Short exercise — Only the lines starting at the one that contains "Segment regions of stroma." and running to the end should be repeated, exactly as written.

————————

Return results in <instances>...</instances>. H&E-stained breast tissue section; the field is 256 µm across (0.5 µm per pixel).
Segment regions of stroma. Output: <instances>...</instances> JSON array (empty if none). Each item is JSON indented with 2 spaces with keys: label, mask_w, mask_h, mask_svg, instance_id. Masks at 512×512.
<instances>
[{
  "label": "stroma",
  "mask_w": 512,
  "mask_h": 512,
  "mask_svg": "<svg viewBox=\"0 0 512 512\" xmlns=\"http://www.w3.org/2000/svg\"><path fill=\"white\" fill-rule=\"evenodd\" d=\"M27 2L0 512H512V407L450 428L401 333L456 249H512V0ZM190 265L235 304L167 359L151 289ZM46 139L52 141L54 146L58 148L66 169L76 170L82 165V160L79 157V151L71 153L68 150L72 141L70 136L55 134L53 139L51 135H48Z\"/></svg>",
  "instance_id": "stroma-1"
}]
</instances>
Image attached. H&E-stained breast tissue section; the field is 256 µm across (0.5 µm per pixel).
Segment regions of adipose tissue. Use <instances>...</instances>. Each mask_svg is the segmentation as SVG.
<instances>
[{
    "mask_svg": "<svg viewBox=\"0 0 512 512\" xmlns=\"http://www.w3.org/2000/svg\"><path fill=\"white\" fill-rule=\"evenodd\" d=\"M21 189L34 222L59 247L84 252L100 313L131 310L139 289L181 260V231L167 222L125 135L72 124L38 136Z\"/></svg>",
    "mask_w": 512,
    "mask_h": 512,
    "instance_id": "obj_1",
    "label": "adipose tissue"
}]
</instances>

————————

Response to the task —
Segment regions of stroma. Output: <instances>...</instances> JSON array (empty if none). Each item is JSON indented with 2 spaces with keys: label, mask_w, mask_h, mask_svg, instance_id. Masks at 512×512.
<instances>
[{
  "label": "stroma",
  "mask_w": 512,
  "mask_h": 512,
  "mask_svg": "<svg viewBox=\"0 0 512 512\" xmlns=\"http://www.w3.org/2000/svg\"><path fill=\"white\" fill-rule=\"evenodd\" d=\"M27 2L0 512H512V407L450 428L401 333L456 249H512V0ZM190 265L235 304L167 359L151 289ZM46 139L52 141L54 146L58 148L66 169L76 170L82 165V160L79 157V151L71 153L68 150L72 141L70 136L55 134L53 139L51 135H48Z\"/></svg>",
  "instance_id": "stroma-1"
}]
</instances>
Image attached. H&E-stained breast tissue section; the field is 256 µm across (0.5 µm per pixel).
Segment regions of adipose tissue. Use <instances>...</instances>. Each mask_svg is the segmentation as SVG.
<instances>
[{
    "mask_svg": "<svg viewBox=\"0 0 512 512\" xmlns=\"http://www.w3.org/2000/svg\"><path fill=\"white\" fill-rule=\"evenodd\" d=\"M21 189L34 222L59 247L84 252L100 313L131 310L139 289L181 260V231L167 222L125 135L72 124L38 136Z\"/></svg>",
    "mask_w": 512,
    "mask_h": 512,
    "instance_id": "obj_1",
    "label": "adipose tissue"
}]
</instances>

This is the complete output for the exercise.